● EXERCISE REQUIREMENTS
Set down each record that follows exactly. Drop the images.

● RECORDS SUPPLIED
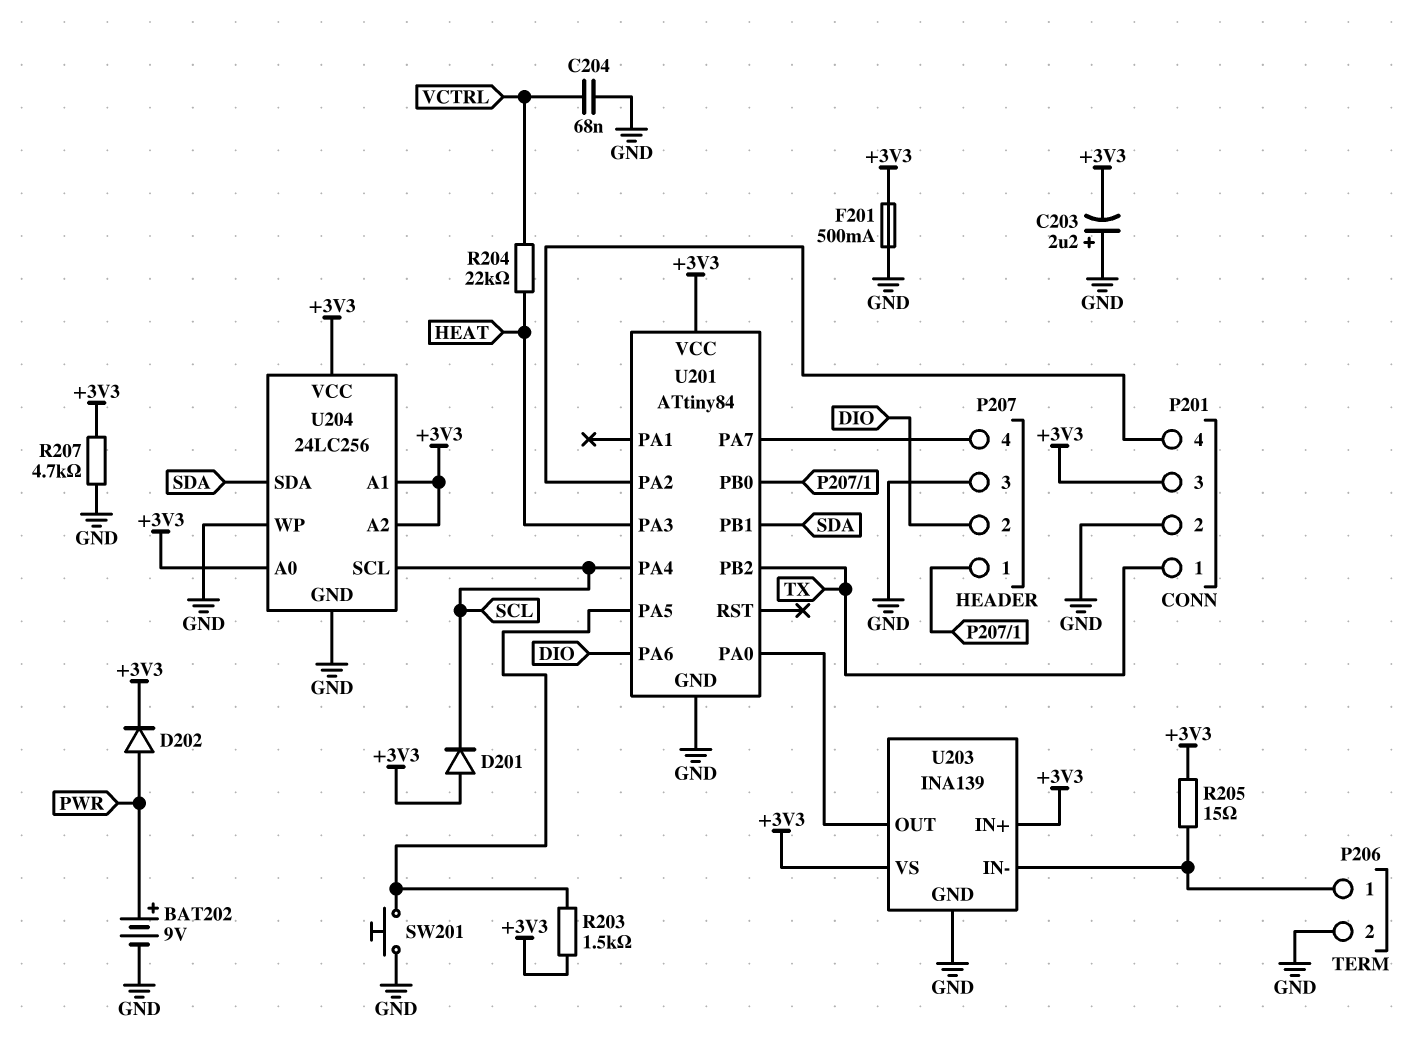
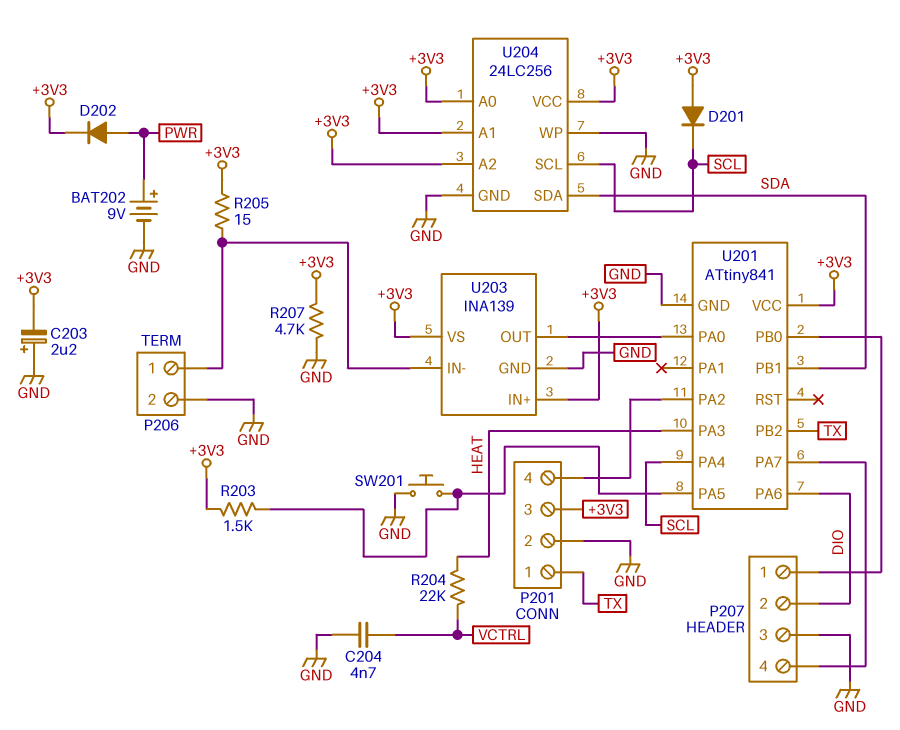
C204: 68nF (GND, VCTRL) -> 4.7nF (GND, VCTRL)
F201: 500mA (+3V3, GND) -> none
U201: ATtiny84 -> ATtiny841

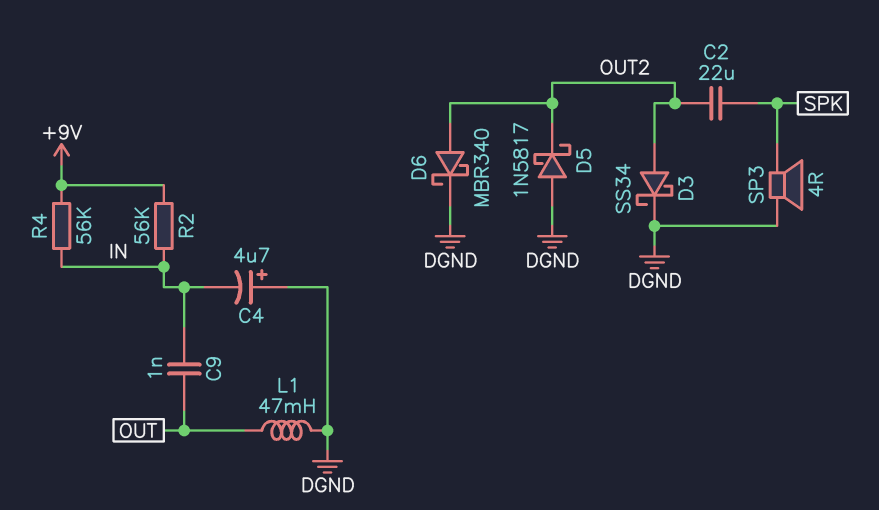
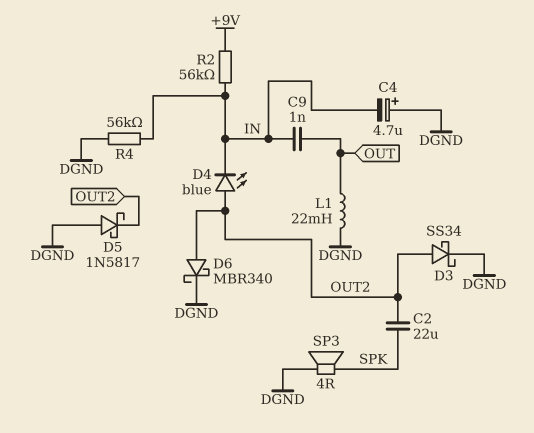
D4: none -> LED blue (A OUT2, K IN)
L1: 47mH (DGND, OUT) -> 22mH (DGND, OUT)
R4: 56k (+9V, IN) -> 56k (DGND, IN)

● SOLUTION FOR THIS TASK
C204: 68nF (GND, VCTRL) -> 4.7nF (GND, VCTRL)
F201: 500mA (+3V3, GND) -> none
U201: ATtiny84 -> ATtiny841

D4: none -> LED blue (A OUT2, K IN)
L1: 47mH (DGND, OUT) -> 22mH (DGND, OUT)
R4: 56k (+9V, IN) -> 56k (DGND, IN)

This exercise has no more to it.